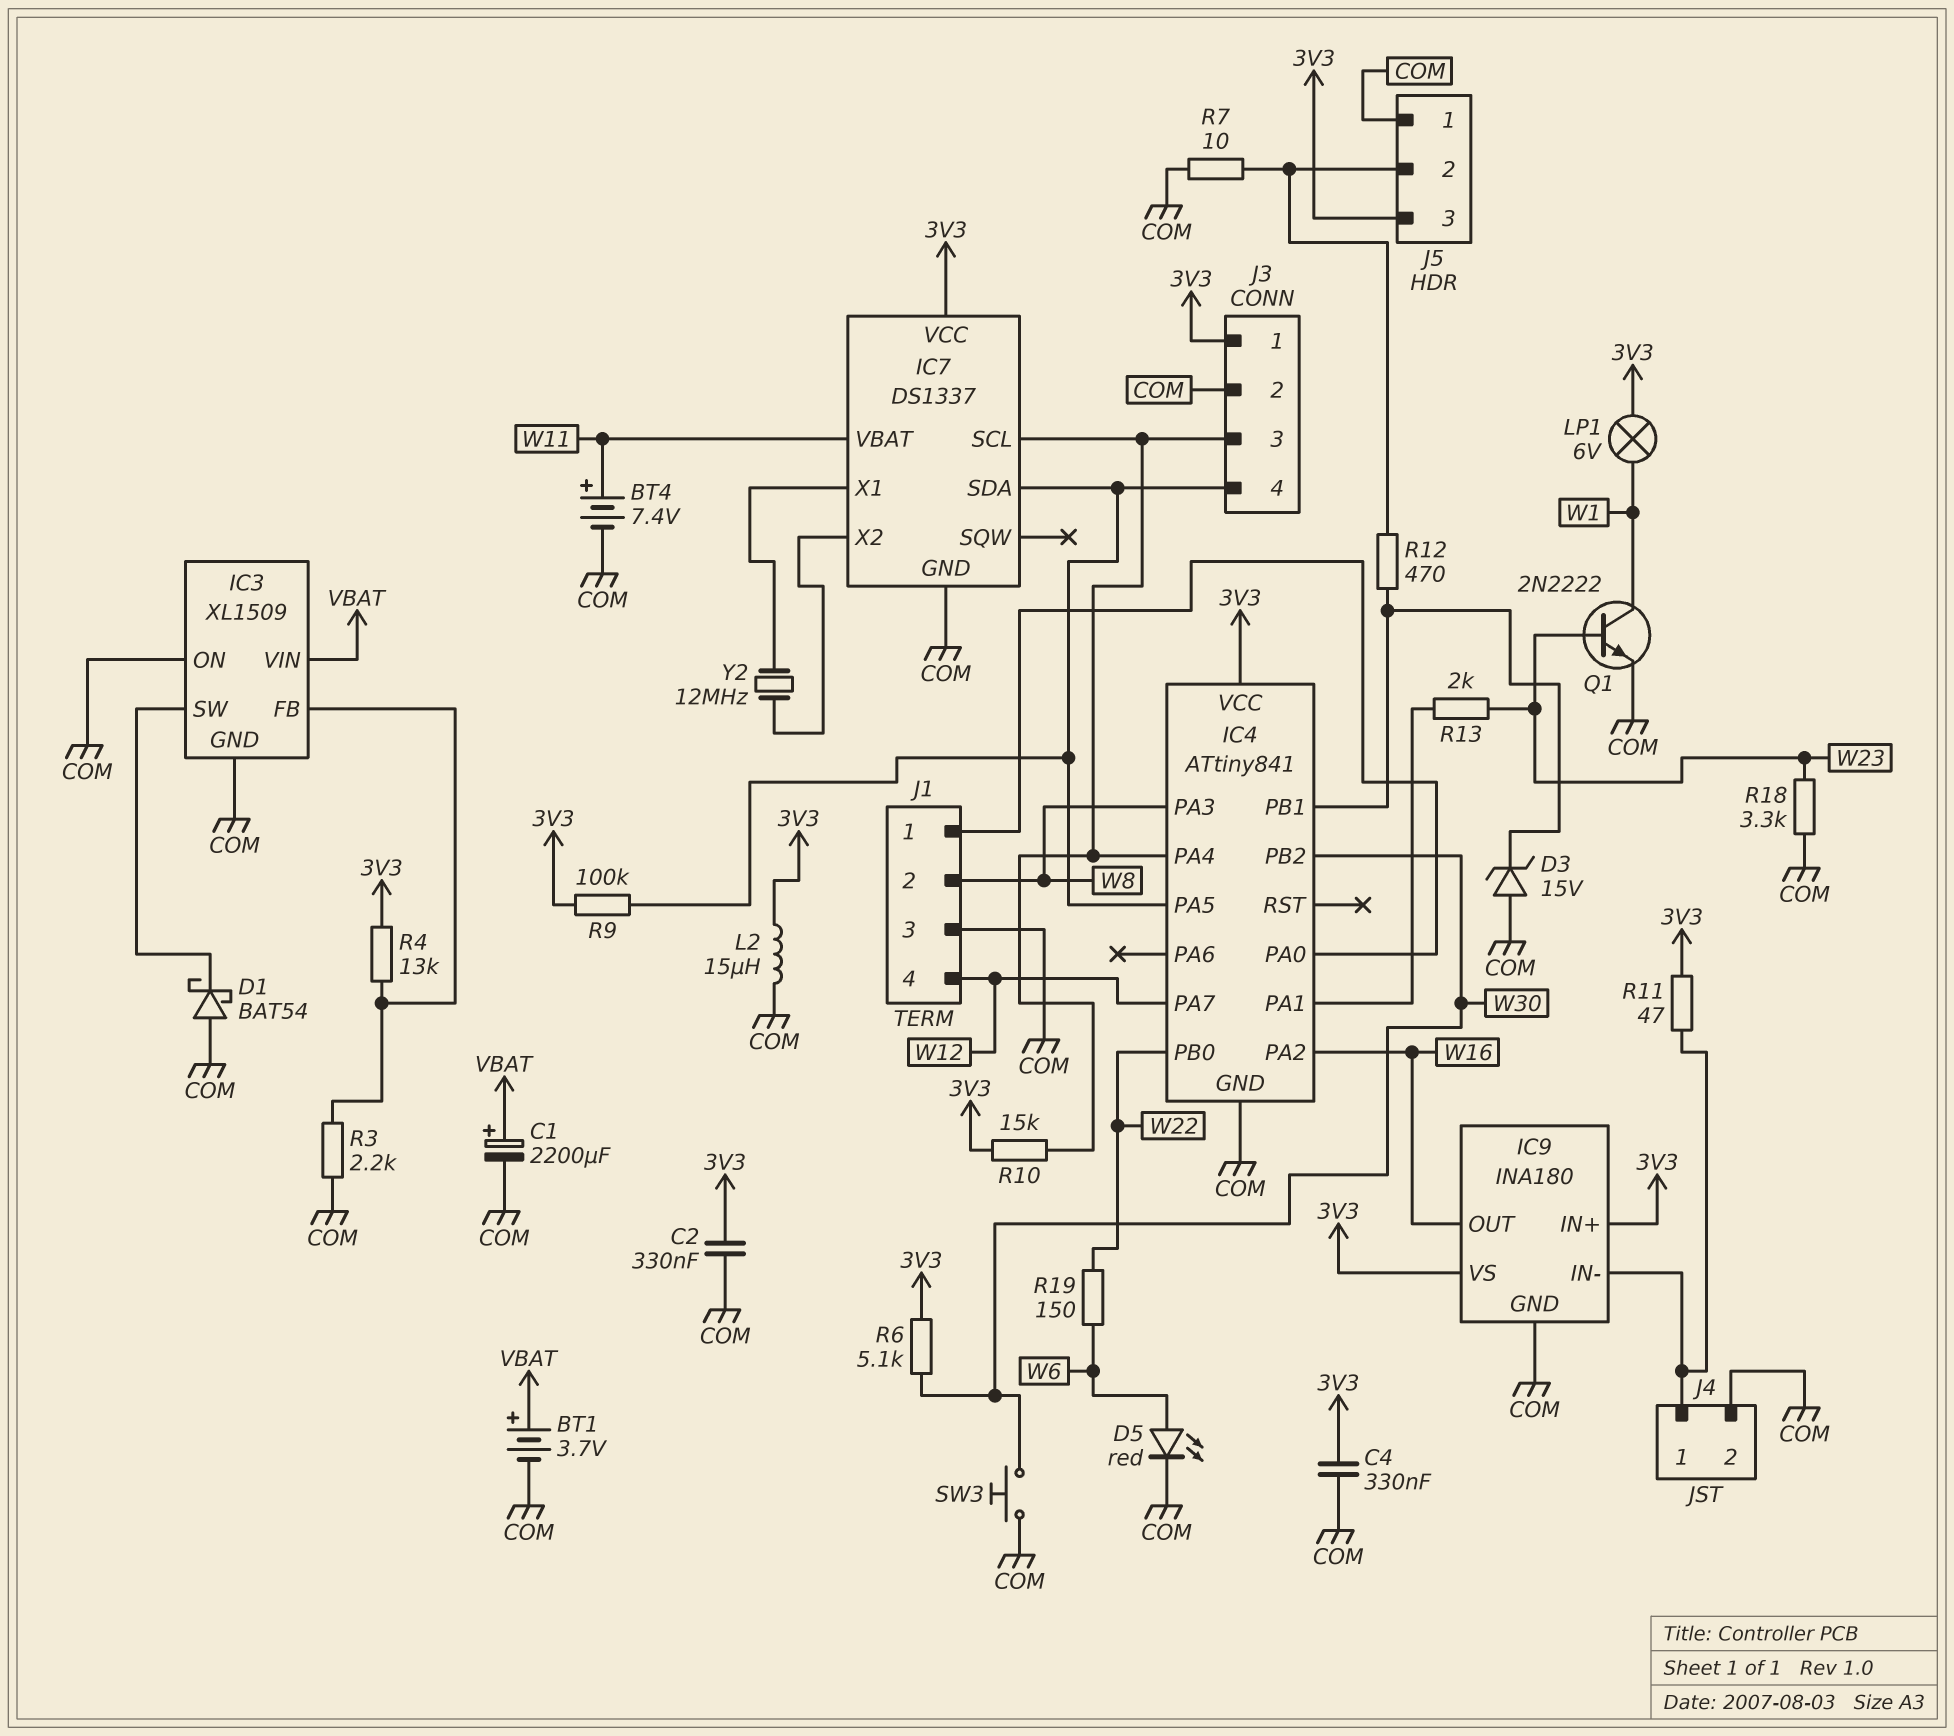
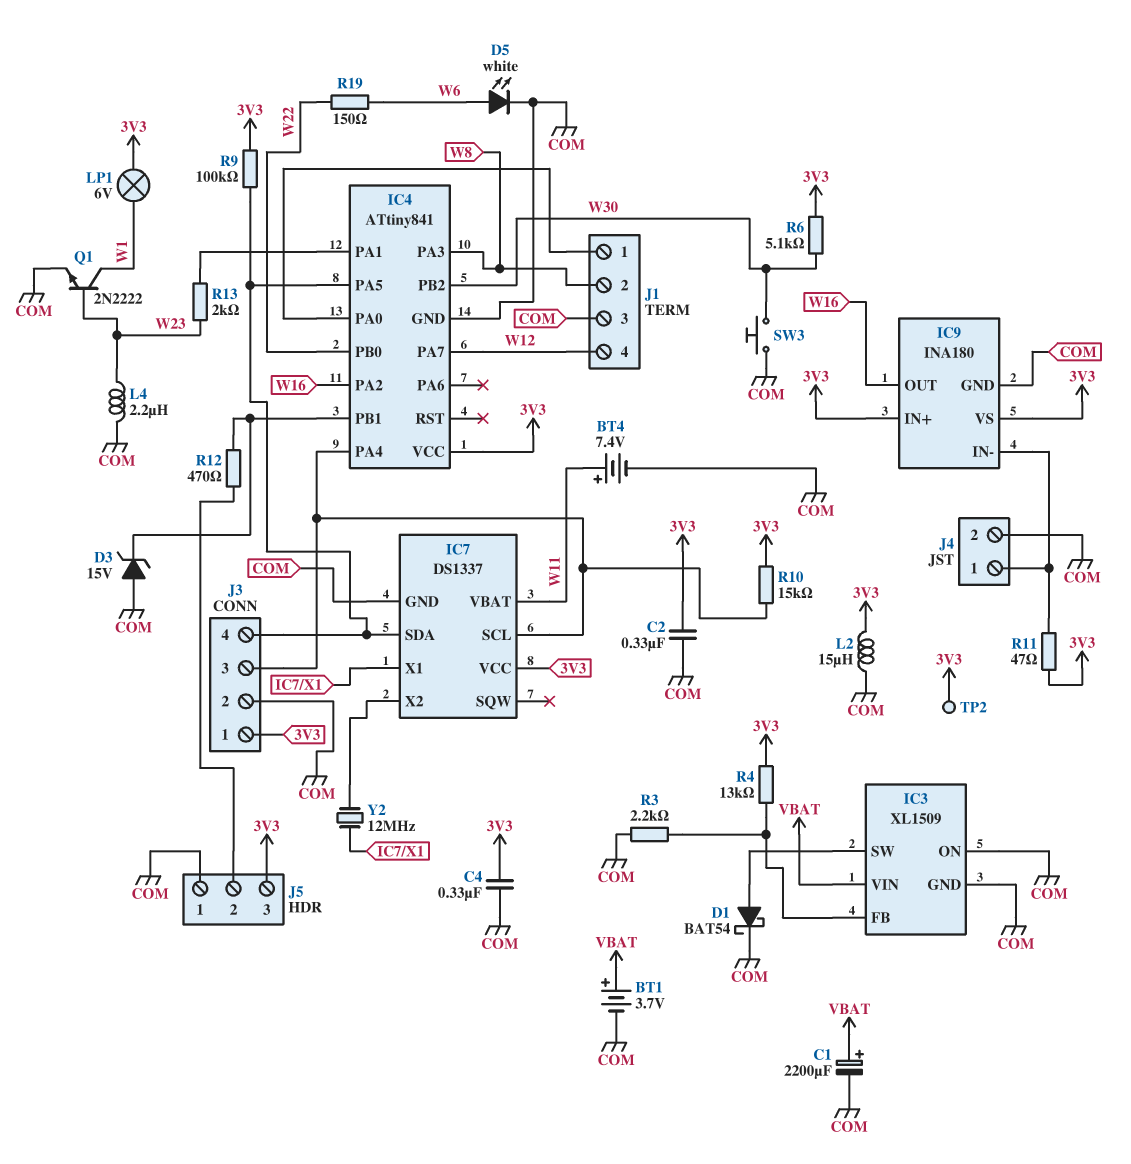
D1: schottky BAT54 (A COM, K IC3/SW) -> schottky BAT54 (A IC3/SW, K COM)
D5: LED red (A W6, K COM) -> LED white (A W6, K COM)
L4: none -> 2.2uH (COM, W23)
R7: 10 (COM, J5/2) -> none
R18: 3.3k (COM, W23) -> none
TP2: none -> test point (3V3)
---
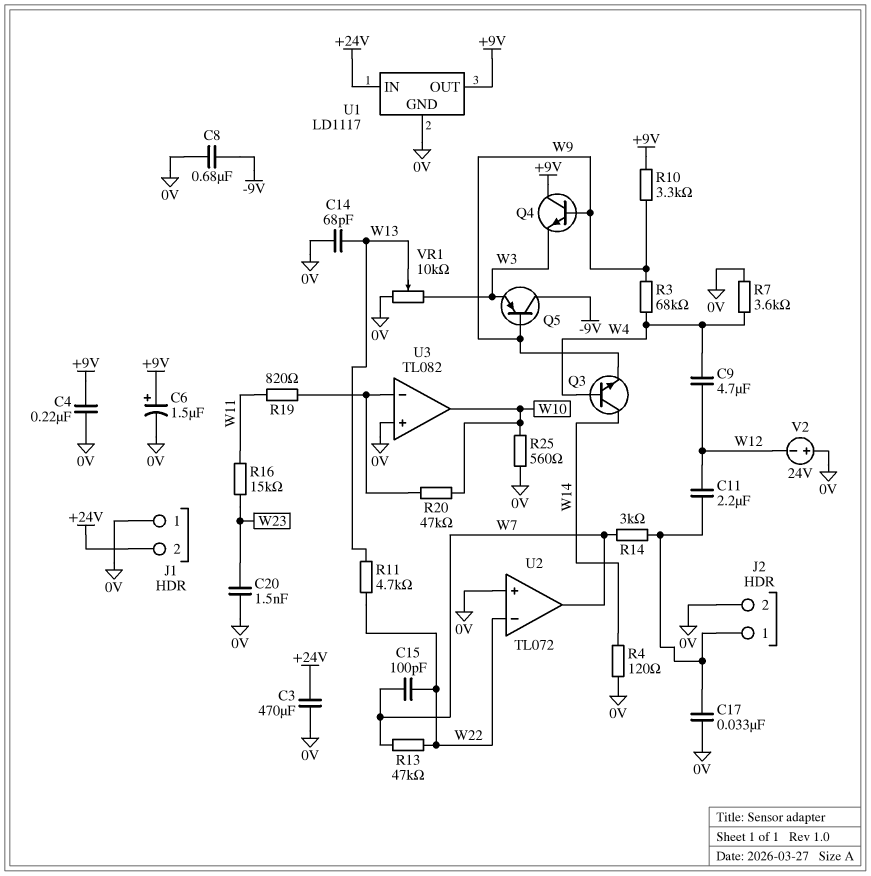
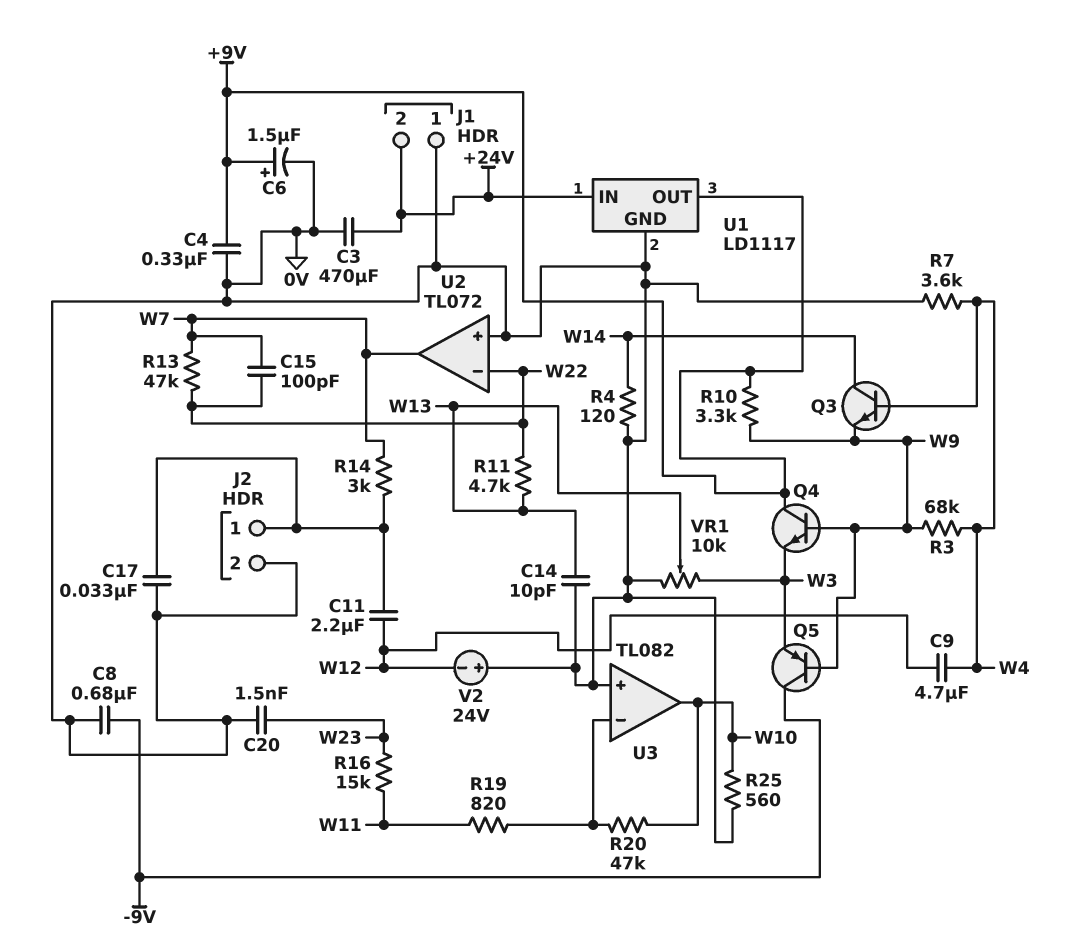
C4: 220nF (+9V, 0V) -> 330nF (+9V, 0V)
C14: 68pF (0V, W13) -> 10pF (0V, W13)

### EXERCISE INSTRUCTIONS
Would you filter the entries above and keep each line that has the word "none"?

### EXERCISE OUTPUT
L4: none -> 2.2uH (COM, W23)
R7: 10 (COM, J5/2) -> none
R18: 3.3k (COM, W23) -> none
TP2: none -> test point (3V3)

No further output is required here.